Exercise objective:
Ignoring every picture, transcribe the data in full as it stands.

+--

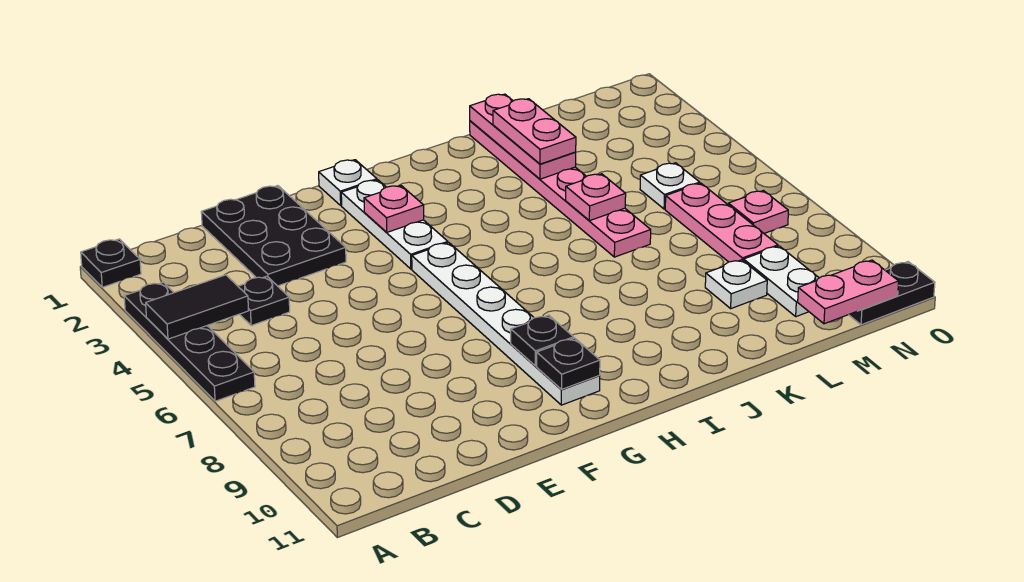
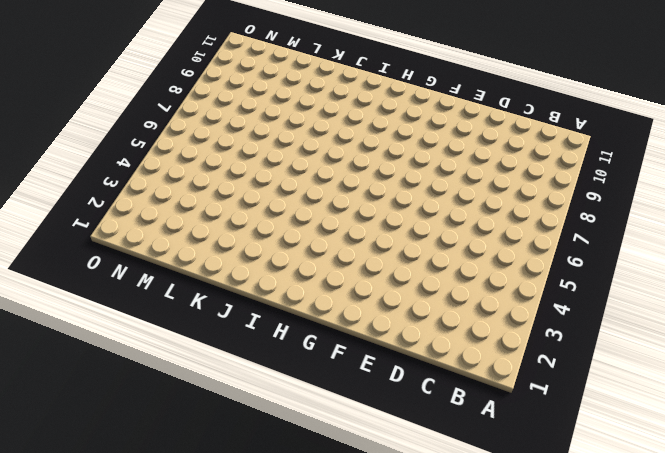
none -> black plate A1 level 1
none -> black plate A3:A6 level 1
none -> black plate C4 level 1

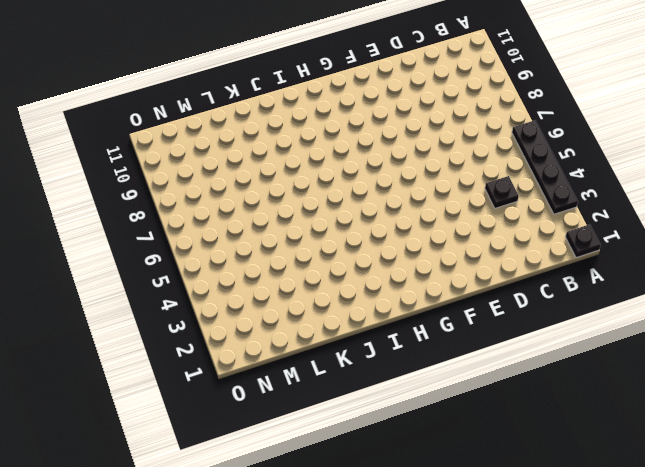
none -> black plate D1:E3 level 1
none -> white plate G1 level 1
none -> white plate G2:G4 level 1

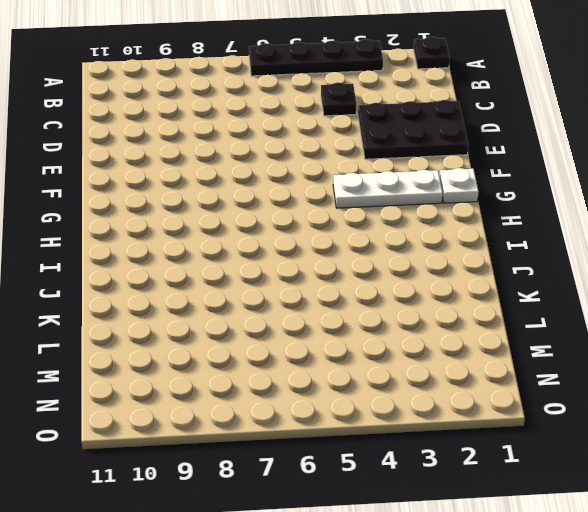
none -> white plate G5:G10 level 1
none -> pink plate K1:K6 level 1
none -> white plate L9 level 1

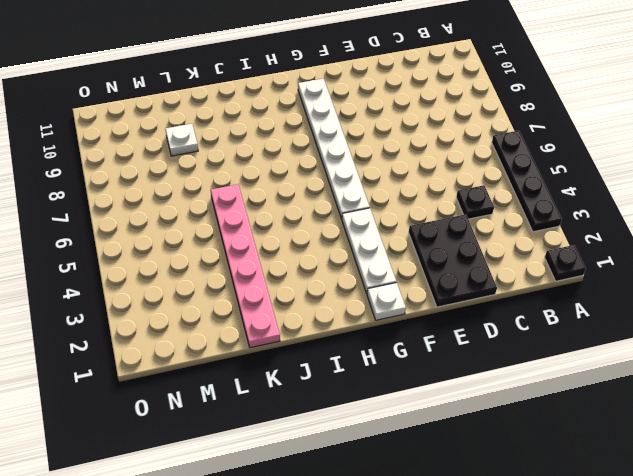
none -> white plate M5 level 1
none -> pink plate M6:M8 level 1
none -> white plate M9:M10 level 1

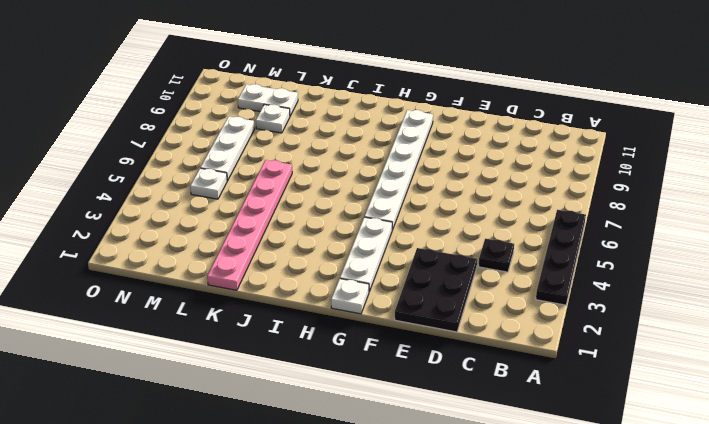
white plate L10:M10 level 1 -> white plate M9:M10 level 1
white plate M6:M8 level 1 -> pink plate M6:M8 level 1
none -> black plate A1 level 1
none -> pink plate N7 level 1
none -> black plate N11:O11 level 1

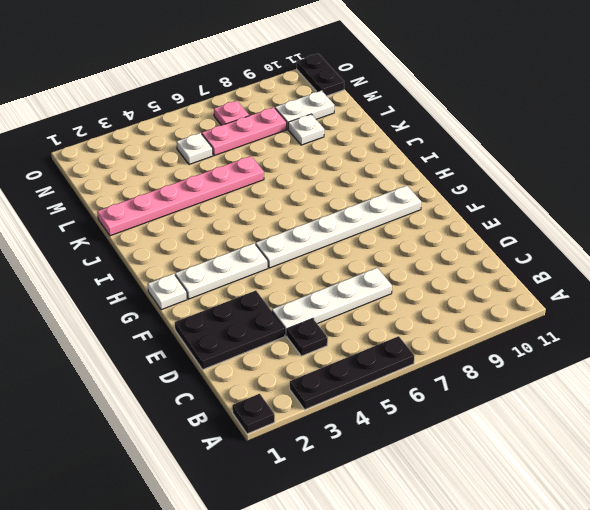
white plate D4:D7 level 1 -> none
none -> black tile A4:B4 level 2
none -> pink plate G3 level 2
none -> black plate G9 level 2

+--

Output of the task:
none -> black plate A1 level 1
none -> black plate A3:A6 level 1
none -> black plate C4 level 1

none -> black plate D1:E3 level 1
none -> white plate G1 level 1
none -> white plate G2:G4 level 1

none -> white plate G5:G10 level 1
none -> pink plate K1:K6 level 1
none -> white plate L9 level 1

none -> white plate M5 level 1
none -> pink plate M6:M8 level 1
none -> white plate M9:M10 level 1

white plate L10:M10 level 1 -> white plate M9:M10 level 1
white plate M6:M8 level 1 -> pink plate M6:M8 level 1
none -> black plate A1 level 1
none -> pink plate N7 level 1
none -> black plate N11:O11 level 1

white plate D4:D7 level 1 -> none
none -> black tile A4:B4 level 2
none -> pink plate G3 level 2
none -> black plate G9 level 2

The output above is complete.